Your task =
Everything from the line containing "(155, 182) = (228, 315): yellow" through the end of the entries should be transcribed exactly. Leave out all other lines.

+===+

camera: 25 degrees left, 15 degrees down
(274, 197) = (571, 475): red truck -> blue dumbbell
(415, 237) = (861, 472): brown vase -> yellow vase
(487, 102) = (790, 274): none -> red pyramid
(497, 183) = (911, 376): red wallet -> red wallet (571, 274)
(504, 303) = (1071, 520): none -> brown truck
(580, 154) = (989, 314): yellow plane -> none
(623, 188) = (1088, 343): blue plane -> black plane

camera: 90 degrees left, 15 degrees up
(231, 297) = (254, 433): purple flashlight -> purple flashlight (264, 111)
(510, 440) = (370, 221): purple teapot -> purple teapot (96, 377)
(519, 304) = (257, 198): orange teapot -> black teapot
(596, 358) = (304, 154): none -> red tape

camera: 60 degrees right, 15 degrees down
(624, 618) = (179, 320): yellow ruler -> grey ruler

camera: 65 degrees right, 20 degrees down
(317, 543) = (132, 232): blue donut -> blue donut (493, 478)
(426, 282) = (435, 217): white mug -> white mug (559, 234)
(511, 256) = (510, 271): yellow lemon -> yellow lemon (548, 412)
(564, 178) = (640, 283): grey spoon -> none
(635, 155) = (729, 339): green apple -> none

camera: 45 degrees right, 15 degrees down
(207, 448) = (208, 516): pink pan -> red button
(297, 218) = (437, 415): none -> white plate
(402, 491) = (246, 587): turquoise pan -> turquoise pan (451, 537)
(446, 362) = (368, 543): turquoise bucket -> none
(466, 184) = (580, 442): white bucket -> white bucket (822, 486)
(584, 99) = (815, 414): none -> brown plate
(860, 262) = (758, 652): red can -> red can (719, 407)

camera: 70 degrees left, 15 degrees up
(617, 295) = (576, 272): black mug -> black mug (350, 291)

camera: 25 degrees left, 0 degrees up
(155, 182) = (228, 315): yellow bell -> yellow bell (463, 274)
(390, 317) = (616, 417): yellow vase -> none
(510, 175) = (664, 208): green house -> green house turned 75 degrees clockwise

+===+

Solved exercise =
(155, 182) = (228, 315): yellow bell -> yellow bell (463, 274)
(390, 317) = (616, 417): yellow vase -> none
(510, 175) = (664, 208): green house -> green house turned 75 degrees clockwise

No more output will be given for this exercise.